TASK
Would you restate the entries below word for word, starting at the first line and ending with the one that has "none -> lime round brick D1:E2 level 1"?

---------- MATERIAL FOR THIS TASK

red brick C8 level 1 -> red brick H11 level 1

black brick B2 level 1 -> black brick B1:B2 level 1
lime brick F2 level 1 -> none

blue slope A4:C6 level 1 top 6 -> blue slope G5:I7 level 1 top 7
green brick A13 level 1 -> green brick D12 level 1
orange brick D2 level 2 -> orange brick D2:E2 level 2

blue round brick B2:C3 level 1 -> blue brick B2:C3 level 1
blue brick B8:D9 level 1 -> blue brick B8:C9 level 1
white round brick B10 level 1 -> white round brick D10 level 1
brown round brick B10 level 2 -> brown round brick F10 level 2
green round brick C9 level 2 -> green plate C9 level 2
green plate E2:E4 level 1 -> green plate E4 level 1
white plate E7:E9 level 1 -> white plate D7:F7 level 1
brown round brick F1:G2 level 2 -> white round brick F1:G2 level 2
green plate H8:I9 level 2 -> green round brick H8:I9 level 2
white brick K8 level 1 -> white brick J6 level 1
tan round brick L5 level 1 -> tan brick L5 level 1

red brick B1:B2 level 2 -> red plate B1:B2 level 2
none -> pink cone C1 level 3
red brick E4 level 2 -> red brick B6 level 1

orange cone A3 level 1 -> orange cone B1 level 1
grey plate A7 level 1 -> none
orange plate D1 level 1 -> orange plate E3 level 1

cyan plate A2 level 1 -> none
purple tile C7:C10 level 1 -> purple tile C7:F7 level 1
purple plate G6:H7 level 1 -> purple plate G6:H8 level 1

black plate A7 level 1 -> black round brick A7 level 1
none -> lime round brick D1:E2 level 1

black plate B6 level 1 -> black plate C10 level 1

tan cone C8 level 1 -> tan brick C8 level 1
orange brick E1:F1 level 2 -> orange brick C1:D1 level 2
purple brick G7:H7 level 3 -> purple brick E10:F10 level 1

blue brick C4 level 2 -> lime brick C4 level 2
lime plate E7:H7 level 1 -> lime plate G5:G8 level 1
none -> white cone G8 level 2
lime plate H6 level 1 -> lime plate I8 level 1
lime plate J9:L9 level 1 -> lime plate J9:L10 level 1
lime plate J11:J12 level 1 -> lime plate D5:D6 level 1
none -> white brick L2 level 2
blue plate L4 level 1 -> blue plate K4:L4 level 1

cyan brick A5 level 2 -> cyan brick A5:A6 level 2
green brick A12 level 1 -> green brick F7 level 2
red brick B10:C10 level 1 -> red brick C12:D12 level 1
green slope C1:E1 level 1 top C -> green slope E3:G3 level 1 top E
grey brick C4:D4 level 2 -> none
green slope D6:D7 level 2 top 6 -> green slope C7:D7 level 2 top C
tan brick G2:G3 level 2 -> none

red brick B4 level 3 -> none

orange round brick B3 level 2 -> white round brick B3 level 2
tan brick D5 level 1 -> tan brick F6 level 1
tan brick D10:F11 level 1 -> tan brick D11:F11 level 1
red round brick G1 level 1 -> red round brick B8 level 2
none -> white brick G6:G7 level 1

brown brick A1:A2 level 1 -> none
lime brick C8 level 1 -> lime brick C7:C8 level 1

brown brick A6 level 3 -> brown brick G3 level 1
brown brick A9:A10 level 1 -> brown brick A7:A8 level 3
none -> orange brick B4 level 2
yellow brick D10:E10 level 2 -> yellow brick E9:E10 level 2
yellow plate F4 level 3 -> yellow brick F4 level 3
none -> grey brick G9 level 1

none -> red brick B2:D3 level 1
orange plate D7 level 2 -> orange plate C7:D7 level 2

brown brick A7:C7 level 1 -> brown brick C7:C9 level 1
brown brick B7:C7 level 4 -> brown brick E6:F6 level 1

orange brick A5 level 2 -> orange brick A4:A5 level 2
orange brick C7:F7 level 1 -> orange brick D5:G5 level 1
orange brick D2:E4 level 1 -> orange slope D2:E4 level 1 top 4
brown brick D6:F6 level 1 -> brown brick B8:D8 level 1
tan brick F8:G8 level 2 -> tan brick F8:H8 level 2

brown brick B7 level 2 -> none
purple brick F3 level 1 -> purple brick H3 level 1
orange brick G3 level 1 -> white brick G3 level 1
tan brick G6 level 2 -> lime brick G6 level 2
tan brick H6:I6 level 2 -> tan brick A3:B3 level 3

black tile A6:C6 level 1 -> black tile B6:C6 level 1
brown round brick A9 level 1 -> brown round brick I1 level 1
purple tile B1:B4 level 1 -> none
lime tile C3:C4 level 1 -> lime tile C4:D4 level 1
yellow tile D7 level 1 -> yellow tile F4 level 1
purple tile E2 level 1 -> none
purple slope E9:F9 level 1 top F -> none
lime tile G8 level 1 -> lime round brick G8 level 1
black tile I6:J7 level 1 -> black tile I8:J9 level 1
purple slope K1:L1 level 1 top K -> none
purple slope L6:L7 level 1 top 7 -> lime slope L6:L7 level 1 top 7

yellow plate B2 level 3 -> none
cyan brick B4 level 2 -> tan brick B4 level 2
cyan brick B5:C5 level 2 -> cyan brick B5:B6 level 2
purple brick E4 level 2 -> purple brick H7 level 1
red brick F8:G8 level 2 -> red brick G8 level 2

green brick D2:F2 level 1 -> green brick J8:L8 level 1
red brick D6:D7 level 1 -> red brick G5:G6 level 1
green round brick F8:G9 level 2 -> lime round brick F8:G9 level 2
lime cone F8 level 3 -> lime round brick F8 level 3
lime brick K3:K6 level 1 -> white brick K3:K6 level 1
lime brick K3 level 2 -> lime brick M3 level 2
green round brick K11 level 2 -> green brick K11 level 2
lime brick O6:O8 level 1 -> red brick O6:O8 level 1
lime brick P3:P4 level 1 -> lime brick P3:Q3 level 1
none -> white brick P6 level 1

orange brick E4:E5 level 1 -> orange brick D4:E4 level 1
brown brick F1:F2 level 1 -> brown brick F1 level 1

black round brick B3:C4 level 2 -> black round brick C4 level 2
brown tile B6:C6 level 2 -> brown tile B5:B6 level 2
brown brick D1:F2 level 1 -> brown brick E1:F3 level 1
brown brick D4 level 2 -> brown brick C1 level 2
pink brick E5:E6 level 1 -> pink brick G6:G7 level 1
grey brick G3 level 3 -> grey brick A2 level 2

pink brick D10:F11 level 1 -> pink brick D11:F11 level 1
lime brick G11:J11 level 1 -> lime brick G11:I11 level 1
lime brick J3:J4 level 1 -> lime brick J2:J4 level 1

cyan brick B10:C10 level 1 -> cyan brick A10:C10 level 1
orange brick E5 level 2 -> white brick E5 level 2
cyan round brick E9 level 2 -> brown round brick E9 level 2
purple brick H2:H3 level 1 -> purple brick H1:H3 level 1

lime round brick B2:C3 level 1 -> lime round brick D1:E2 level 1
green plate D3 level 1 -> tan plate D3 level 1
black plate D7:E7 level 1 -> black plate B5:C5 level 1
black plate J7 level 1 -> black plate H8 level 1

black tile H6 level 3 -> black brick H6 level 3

--------------------

EXERCISE SOLUTION
red brick C8 level 1 -> red brick H11 level 1

black brick B2 level 1 -> black brick B1:B2 level 1
lime brick F2 level 1 -> none

blue slope A4:C6 level 1 top 6 -> blue slope G5:I7 level 1 top 7
green brick A13 level 1 -> green brick D12 level 1
orange brick D2 level 2 -> orange brick D2:E2 level 2

blue round brick B2:C3 level 1 -> blue brick B2:C3 level 1
blue brick B8:D9 level 1 -> blue brick B8:C9 level 1
white round brick B10 level 1 -> white round brick D10 level 1
brown round brick B10 level 2 -> brown round brick F10 level 2
green round brick C9 level 2 -> green plate C9 level 2
green plate E2:E4 level 1 -> green plate E4 level 1
white plate E7:E9 level 1 -> white plate D7:F7 level 1
brown round brick F1:G2 level 2 -> white round brick F1:G2 level 2
green plate H8:I9 level 2 -> green round brick H8:I9 level 2
white brick K8 level 1 -> white brick J6 level 1
tan round brick L5 level 1 -> tan brick L5 level 1

red brick B1:B2 level 2 -> red plate B1:B2 level 2
none -> pink cone C1 level 3
red brick E4 level 2 -> red brick B6 level 1

orange cone A3 level 1 -> orange cone B1 level 1
grey plate A7 level 1 -> none
orange plate D1 level 1 -> orange plate E3 level 1

cyan plate A2 level 1 -> none
purple tile C7:C10 level 1 -> purple tile C7:F7 level 1
purple plate G6:H7 level 1 -> purple plate G6:H8 level 1

black plate A7 level 1 -> black round brick A7 level 1
none -> lime round brick D1:E2 level 1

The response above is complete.